[Records from a data source]
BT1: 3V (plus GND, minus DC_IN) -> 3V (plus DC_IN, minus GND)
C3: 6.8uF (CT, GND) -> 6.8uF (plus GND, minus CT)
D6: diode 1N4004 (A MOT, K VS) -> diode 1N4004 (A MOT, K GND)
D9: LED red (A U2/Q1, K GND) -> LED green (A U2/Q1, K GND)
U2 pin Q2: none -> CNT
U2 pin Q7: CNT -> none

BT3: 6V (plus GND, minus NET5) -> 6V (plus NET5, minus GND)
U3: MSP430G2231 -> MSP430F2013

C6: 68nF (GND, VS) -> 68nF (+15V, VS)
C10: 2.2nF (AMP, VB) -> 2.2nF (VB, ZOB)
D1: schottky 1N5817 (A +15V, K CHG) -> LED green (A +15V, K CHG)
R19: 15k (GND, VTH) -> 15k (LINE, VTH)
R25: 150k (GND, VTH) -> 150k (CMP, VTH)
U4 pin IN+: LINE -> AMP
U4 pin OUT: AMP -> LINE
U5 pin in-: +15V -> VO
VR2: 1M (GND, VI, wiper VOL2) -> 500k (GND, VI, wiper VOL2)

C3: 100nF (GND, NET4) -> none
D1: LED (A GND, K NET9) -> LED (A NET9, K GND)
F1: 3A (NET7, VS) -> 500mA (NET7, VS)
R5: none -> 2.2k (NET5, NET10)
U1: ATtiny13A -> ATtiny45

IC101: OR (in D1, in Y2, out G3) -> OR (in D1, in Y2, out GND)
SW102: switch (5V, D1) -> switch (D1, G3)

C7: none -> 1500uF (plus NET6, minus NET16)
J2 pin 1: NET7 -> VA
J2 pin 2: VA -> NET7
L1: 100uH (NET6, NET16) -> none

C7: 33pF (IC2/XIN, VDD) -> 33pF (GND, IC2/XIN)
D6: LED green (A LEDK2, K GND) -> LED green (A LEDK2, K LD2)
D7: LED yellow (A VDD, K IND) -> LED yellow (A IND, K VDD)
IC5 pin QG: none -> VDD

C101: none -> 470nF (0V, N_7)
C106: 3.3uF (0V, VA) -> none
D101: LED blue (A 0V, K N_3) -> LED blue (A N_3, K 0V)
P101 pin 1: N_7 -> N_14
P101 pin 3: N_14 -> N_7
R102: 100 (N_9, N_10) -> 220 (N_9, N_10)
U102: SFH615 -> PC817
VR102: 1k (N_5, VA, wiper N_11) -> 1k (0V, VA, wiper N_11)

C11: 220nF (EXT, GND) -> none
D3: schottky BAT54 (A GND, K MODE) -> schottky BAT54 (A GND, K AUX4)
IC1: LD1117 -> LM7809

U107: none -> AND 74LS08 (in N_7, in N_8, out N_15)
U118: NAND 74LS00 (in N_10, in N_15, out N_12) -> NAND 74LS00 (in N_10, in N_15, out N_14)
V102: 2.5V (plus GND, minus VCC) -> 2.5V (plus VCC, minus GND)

__Task details__:
In the entries above, the lines between the one holding "F1: 3A (NET7, VS) -> 500mA (NET7, VS)" and the one holding "U102: SFH615 -> PC817", inclusive, are to be printed exactly as written, and those alone.

__The completed task__:
F1: 3A (NET7, VS) -> 500mA (NET7, VS)
R5: none -> 2.2k (NET5, NET10)
U1: ATtiny13A -> ATtiny45

IC101: OR (in D1, in Y2, out G3) -> OR (in D1, in Y2, out GND)
SW102: switch (5V, D1) -> switch (D1, G3)

C7: none -> 1500uF (plus NET6, minus NET16)
J2 pin 1: NET7 -> VA
J2 pin 2: VA -> NET7
L1: 100uH (NET6, NET16) -> none

C7: 33pF (IC2/XIN, VDD) -> 33pF (GND, IC2/XIN)
D6: LED green (A LEDK2, K GND) -> LED green (A LEDK2, K LD2)
D7: LED yellow (A VDD, K IND) -> LED yellow (A IND, K VDD)
IC5 pin QG: none -> VDD

C101: none -> 470nF (0V, N_7)
C106: 3.3uF (0V, VA) -> none
D101: LED blue (A 0V, K N_3) -> LED blue (A N_3, K 0V)
P101 pin 1: N_7 -> N_14
P101 pin 3: N_14 -> N_7
R102: 100 (N_9, N_10) -> 220 (N_9, N_10)
U102: SFH615 -> PC817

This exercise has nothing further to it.